____ MATERIAL SHOWN

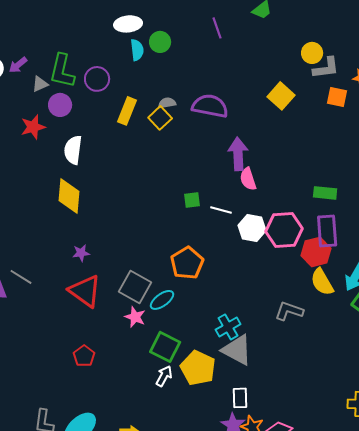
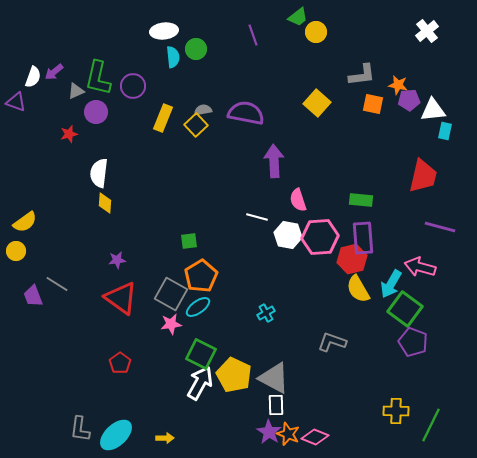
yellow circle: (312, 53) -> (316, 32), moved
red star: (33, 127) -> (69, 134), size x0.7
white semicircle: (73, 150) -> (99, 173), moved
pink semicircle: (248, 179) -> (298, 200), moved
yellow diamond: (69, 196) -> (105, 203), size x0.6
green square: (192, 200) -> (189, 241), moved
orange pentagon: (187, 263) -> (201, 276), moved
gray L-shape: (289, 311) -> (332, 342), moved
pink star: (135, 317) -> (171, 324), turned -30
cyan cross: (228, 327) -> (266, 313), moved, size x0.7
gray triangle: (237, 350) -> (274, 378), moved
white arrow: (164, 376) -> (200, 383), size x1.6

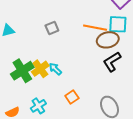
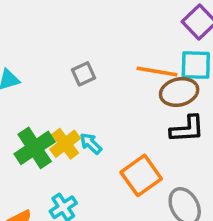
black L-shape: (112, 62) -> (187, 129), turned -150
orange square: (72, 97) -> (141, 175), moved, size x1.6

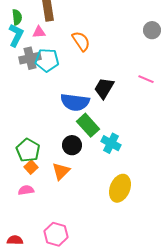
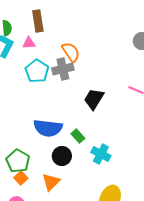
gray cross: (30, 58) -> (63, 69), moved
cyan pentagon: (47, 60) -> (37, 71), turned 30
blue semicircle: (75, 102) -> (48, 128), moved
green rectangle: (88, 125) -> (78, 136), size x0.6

________
____ MATERIAL SHOWN

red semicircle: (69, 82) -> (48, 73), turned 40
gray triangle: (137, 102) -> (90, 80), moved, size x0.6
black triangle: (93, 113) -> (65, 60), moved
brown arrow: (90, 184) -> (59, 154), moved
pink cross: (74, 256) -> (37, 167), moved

________

_EXERCISE AIM_:
What do the lines above say from the one containing "gray triangle: (137, 102)" down to the one containing "pink cross: (74, 256) -> (37, 167), moved"? Return them exactly, both end lines included, and only them.

_WORKED SOLUTION_:
gray triangle: (137, 102) -> (90, 80), moved, size x0.6
black triangle: (93, 113) -> (65, 60), moved
brown arrow: (90, 184) -> (59, 154), moved
pink cross: (74, 256) -> (37, 167), moved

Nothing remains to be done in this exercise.